* _WHAT YOU ARE ASKED TO DO_
After finding the line with "red tile F4:G4" in the entries below, retype exactly each line from there through the line with "green round brick", including that final line.

* _PROVIDED DATA_
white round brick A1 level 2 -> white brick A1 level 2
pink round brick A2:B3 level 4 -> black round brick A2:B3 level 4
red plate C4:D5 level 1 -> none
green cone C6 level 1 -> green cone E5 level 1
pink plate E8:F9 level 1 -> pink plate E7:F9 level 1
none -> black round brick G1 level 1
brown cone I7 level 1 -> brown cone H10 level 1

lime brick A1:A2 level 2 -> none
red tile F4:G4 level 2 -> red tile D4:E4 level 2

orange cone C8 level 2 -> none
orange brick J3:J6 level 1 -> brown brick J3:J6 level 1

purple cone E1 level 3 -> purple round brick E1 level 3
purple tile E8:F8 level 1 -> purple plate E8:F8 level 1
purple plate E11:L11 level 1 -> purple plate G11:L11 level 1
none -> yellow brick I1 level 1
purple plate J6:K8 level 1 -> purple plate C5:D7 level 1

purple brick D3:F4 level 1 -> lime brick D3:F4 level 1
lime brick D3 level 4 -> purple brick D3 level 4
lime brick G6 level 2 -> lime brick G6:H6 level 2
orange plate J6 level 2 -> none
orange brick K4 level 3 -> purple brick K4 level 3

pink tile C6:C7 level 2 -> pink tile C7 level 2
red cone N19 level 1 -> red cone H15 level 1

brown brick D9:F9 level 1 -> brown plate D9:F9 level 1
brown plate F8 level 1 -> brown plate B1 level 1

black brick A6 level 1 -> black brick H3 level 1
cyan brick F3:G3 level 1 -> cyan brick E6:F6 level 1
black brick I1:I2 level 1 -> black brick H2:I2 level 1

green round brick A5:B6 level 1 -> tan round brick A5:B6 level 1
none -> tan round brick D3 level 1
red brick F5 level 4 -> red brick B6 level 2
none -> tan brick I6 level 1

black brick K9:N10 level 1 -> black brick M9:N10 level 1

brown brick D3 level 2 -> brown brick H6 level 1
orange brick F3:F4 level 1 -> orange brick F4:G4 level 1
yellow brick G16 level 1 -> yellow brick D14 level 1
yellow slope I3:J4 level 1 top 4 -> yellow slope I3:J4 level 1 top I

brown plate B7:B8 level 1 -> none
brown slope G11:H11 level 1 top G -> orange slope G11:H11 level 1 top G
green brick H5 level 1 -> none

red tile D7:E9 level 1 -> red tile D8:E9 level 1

* _SOLUTION FOR THIS PROBLEM_
red tile F4:G4 level 2 -> red tile D4:E4 level 2

orange cone C8 level 2 -> none
orange brick J3:J6 level 1 -> brown brick J3:J6 level 1

purple cone E1 level 3 -> purple round brick E1 level 3
purple tile E8:F8 level 1 -> purple plate E8:F8 level 1
purple plate E11:L11 level 1 -> purple plate G11:L11 level 1
none -> yellow brick I1 level 1
purple plate J6:K8 level 1 -> purple plate C5:D7 level 1

purple brick D3:F4 level 1 -> lime brick D3:F4 level 1
lime brick D3 level 4 -> purple brick D3 level 4
lime brick G6 level 2 -> lime brick G6:H6 level 2
orange plate J6 level 2 -> none
orange brick K4 level 3 -> purple brick K4 level 3

pink tile C6:C7 level 2 -> pink tile C7 level 2
red cone N19 level 1 -> red cone H15 level 1

brown brick D9:F9 level 1 -> brown plate D9:F9 level 1
brown plate F8 level 1 -> brown plate B1 level 1

black brick A6 level 1 -> black brick H3 level 1
cyan brick F3:G3 level 1 -> cyan brick E6:F6 level 1
black brick I1:I2 level 1 -> black brick H2:I2 level 1

green round brick A5:B6 level 1 -> tan round brick A5:B6 level 1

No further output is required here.